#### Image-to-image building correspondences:
----
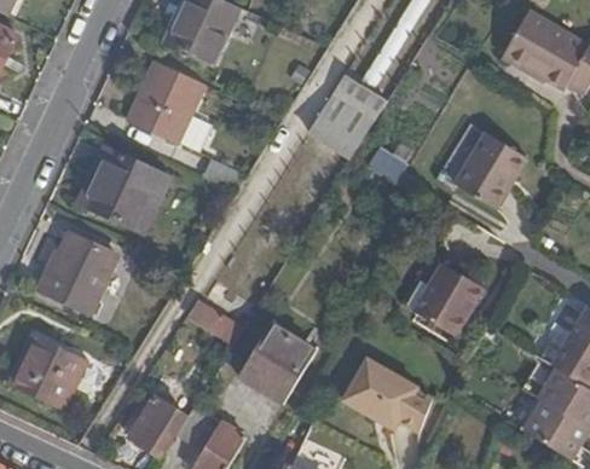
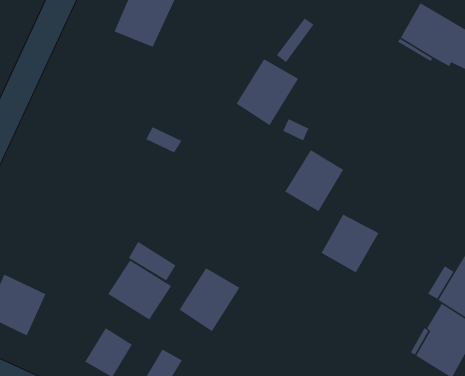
building: [127,58,203,141] -> none
building: [452,137,524,212] -> [284,149,344,212]
building: [77,146,163,228] -> none
building: [39,231,117,314] -> none
building: none -> [107,259,172,321]
building: [347,355,441,430] -> none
----
#### WHAT TO PRODUCE:
Send back the entries above exactly. Skip the images.

#### ANSWER TO THE PROBLEM:
building: [127,58,203,141] -> none
building: [452,137,524,212] -> [284,149,344,212]
building: [77,146,163,228] -> none
building: [39,231,117,314] -> none
building: none -> [107,259,172,321]
building: [347,355,441,430] -> none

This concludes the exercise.